WHAT TO PRODUCE:
Take the lines below beginning at the line that has "cyan brick I1:J1" and stopping after the line that has "none -> purple brick D4:D5 level 3", and print them exactly as they are, with no other lines.

PROVIDED DATA:
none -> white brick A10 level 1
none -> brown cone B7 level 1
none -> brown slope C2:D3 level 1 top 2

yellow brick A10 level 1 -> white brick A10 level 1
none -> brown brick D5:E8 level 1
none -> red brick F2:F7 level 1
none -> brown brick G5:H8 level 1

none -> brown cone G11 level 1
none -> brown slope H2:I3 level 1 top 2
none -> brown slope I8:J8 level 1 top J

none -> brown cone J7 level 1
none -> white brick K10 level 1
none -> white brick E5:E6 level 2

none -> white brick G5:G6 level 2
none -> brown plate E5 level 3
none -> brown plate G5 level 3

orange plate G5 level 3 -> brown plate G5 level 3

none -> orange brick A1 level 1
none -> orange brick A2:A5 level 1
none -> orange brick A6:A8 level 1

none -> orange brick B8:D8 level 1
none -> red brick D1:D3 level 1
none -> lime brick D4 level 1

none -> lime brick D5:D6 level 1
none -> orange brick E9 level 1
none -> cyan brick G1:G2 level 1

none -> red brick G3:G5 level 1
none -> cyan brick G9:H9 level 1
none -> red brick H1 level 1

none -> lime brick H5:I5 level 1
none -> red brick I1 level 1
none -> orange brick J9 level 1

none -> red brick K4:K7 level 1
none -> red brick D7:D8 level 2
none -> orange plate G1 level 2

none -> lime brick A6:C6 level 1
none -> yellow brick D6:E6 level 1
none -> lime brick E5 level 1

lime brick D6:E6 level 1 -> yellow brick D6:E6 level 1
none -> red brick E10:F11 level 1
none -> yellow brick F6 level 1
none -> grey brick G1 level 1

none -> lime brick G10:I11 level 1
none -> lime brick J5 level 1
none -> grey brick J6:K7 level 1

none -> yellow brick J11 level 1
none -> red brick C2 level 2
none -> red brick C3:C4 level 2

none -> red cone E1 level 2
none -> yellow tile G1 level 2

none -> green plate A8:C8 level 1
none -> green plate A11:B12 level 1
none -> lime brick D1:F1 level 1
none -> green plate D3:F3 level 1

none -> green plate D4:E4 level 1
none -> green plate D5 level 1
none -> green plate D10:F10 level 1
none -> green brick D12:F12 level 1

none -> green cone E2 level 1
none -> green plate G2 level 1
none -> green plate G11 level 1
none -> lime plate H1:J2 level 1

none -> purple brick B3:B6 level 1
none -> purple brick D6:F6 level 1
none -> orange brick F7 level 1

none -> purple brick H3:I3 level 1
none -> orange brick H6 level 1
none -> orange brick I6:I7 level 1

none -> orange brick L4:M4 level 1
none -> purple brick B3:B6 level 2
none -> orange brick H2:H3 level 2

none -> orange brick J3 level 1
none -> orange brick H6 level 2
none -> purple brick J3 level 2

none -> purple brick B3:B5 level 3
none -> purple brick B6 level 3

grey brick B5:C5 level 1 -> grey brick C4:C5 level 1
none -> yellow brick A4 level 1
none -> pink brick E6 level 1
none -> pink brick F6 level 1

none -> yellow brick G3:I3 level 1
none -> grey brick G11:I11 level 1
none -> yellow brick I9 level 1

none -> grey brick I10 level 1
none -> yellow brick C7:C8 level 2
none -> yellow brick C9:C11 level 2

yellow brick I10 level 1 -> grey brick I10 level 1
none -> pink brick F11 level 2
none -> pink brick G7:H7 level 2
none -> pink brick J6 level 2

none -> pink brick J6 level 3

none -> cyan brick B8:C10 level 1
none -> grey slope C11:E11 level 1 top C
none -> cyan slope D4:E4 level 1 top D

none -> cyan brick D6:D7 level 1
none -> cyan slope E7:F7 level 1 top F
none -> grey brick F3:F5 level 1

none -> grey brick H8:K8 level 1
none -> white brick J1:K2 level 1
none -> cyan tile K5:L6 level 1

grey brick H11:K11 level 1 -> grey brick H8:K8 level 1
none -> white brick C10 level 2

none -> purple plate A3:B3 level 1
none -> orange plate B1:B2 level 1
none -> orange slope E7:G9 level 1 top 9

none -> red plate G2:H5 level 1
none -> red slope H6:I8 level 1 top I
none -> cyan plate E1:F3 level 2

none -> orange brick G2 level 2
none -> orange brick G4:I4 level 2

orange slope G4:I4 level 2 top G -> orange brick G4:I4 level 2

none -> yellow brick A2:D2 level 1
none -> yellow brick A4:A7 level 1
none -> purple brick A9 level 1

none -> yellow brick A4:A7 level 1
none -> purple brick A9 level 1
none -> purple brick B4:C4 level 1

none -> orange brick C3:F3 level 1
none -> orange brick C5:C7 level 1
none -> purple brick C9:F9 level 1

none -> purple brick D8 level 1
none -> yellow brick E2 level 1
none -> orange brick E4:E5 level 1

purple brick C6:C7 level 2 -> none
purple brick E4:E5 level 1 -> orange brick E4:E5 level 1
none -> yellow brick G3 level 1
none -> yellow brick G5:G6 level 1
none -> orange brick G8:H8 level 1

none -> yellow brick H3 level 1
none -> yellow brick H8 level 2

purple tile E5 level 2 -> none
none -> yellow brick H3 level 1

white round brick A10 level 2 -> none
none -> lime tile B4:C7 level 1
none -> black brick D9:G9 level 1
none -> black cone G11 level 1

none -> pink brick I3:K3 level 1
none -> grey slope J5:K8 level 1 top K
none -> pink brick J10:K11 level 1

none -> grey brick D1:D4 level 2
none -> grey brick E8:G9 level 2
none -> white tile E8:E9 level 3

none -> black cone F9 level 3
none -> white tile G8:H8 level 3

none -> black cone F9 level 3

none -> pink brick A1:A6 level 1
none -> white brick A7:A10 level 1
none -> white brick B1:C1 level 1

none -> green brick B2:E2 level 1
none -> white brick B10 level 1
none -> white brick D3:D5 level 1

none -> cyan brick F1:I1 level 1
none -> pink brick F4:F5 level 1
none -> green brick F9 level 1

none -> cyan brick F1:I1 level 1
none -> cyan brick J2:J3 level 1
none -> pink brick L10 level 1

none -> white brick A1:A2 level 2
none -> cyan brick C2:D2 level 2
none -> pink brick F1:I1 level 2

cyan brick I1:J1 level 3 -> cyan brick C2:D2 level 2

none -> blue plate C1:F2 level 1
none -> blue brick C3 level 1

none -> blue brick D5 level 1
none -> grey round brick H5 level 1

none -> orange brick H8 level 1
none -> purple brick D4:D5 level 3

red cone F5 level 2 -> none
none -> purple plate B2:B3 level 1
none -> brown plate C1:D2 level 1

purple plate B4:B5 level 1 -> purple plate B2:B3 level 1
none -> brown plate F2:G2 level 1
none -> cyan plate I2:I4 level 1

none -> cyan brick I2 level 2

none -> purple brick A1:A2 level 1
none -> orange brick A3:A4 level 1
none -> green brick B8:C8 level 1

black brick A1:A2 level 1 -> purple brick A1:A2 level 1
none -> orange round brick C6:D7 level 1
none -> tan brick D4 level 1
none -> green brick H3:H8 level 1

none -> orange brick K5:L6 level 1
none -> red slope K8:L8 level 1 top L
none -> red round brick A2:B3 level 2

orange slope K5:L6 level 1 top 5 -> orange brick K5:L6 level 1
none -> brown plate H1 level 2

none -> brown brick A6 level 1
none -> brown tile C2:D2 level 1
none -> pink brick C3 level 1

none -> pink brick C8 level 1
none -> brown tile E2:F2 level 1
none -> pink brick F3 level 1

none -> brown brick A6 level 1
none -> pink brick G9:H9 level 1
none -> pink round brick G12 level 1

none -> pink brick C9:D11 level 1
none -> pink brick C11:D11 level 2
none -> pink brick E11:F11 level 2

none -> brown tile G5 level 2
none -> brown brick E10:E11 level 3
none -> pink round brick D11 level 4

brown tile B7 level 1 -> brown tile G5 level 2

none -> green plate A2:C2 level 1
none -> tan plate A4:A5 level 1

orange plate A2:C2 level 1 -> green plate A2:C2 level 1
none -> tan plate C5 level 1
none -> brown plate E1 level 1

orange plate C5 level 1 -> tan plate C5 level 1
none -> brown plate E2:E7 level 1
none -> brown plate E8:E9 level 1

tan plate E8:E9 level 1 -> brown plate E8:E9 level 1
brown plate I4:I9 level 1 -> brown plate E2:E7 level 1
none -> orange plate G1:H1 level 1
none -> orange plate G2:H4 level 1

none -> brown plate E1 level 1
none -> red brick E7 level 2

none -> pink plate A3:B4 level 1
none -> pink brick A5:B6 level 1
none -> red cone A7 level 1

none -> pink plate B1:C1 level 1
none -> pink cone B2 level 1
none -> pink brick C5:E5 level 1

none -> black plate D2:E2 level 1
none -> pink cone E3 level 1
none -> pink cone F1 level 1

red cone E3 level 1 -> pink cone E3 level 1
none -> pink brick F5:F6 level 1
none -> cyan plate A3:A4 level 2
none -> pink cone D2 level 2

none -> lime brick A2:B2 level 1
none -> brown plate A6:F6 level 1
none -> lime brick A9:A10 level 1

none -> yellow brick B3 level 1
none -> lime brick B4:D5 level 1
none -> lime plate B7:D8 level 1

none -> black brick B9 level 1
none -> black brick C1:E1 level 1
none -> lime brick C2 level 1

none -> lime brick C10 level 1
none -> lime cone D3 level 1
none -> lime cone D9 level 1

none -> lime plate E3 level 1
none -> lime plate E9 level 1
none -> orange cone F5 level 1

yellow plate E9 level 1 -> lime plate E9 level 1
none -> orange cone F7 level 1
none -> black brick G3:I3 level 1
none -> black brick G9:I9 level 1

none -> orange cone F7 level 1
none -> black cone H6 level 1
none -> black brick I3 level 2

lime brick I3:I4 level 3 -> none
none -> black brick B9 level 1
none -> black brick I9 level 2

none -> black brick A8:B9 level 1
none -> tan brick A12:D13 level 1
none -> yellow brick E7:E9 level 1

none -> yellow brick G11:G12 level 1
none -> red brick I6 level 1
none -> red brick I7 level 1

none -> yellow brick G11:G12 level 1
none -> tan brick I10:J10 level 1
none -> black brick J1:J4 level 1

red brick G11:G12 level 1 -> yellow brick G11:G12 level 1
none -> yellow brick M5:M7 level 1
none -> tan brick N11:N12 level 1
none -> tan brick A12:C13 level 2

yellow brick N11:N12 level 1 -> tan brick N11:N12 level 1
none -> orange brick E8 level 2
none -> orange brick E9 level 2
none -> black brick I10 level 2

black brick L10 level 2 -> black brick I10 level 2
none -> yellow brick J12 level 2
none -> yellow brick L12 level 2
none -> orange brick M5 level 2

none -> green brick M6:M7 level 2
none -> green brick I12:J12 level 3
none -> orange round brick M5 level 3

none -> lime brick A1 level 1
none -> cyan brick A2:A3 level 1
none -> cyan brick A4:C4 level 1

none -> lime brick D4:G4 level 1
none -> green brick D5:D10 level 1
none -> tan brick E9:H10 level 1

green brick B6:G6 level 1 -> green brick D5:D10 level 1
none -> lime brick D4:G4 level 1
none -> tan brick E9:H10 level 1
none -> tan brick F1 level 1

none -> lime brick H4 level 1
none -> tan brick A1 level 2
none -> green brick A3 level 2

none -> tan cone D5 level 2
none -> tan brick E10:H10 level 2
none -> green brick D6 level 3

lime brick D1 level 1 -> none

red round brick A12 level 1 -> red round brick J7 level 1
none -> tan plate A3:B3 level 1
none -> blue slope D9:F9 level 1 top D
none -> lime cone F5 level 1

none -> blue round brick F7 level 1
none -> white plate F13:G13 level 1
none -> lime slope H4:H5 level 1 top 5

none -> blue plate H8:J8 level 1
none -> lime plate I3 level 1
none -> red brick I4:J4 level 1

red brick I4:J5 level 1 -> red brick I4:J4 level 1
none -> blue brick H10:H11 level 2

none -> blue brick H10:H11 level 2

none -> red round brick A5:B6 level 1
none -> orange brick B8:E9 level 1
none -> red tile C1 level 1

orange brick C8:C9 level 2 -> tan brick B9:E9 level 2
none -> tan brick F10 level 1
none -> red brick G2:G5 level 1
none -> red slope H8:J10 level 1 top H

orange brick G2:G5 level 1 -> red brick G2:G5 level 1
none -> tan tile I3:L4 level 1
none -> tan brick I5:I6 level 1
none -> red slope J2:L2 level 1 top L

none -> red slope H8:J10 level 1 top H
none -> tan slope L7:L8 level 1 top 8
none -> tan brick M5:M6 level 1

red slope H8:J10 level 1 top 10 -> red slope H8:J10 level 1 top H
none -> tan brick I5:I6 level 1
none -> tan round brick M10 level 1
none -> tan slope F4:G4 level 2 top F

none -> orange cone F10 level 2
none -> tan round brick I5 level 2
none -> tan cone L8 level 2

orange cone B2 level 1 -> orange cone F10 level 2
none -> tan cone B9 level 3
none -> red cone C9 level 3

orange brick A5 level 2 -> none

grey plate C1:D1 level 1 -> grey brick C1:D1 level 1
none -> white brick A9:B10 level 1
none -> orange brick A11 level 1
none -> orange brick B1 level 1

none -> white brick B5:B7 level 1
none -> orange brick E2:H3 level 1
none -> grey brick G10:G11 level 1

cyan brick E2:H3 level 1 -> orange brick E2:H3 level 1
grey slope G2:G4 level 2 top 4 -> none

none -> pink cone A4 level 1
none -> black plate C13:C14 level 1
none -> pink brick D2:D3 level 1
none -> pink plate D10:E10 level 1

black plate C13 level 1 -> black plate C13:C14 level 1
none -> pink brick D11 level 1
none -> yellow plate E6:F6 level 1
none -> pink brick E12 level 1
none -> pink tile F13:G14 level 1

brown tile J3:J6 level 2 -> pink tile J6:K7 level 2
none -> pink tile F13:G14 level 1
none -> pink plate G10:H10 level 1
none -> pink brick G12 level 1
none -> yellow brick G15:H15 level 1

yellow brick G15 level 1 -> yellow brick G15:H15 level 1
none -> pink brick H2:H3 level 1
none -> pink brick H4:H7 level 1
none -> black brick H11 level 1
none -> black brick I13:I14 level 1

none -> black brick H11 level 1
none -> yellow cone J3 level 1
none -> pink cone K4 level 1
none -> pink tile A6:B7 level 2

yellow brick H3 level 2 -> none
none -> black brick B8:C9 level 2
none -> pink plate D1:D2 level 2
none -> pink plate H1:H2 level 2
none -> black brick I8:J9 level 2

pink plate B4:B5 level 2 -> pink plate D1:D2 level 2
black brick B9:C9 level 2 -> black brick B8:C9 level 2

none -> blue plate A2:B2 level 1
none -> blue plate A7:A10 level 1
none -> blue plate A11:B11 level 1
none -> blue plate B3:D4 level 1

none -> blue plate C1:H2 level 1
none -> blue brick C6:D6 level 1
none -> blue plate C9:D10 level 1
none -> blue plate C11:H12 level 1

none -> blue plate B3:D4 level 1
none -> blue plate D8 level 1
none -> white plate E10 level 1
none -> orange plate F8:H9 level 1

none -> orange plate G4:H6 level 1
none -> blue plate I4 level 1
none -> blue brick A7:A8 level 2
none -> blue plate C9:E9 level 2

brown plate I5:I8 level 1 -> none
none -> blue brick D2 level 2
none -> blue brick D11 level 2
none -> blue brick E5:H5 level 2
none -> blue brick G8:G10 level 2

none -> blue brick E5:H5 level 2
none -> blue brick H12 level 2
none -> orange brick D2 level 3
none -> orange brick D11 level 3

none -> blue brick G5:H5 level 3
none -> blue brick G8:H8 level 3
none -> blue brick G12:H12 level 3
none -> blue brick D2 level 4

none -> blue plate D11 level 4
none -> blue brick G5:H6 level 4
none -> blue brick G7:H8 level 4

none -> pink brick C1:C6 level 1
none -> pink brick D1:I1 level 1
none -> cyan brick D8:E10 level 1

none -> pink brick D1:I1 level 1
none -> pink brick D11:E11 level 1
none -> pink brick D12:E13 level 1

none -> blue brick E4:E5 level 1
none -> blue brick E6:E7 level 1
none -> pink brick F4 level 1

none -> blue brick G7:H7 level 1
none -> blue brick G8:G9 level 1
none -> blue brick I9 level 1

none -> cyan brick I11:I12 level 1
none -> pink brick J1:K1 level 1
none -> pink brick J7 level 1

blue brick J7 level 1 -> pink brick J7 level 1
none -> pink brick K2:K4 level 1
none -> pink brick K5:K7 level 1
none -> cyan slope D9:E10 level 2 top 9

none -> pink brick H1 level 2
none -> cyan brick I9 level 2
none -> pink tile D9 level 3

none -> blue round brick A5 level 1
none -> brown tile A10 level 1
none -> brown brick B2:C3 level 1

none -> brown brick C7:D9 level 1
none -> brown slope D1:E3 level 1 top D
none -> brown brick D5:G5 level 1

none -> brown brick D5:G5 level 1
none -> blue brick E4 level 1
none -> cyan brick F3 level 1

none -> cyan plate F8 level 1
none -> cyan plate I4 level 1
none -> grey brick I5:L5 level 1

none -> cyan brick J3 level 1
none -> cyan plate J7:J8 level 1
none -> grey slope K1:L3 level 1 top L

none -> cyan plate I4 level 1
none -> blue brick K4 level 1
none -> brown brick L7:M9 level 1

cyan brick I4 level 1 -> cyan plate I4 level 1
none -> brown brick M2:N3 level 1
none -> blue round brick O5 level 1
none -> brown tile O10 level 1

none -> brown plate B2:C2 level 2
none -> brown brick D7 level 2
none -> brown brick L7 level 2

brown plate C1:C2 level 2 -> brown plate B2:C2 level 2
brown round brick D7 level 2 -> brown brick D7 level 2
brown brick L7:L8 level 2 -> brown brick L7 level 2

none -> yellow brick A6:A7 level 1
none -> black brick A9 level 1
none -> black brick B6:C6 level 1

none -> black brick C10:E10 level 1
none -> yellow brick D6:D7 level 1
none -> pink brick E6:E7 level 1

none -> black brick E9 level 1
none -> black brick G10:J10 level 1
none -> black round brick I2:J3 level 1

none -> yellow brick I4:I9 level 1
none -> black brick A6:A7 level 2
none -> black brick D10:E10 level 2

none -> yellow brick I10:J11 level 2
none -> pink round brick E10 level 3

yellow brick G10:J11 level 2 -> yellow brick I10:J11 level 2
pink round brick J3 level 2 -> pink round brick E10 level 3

ANSWER TO THE EXERCISE:
cyan brick I1:J1 level 3 -> cyan brick C2:D2 level 2

none -> blue plate C1:F2 level 1
none -> blue brick C3 level 1

none -> blue brick D5 level 1
none -> grey round brick H5 level 1

none -> orange brick H8 level 1
none -> purple brick D4:D5 level 3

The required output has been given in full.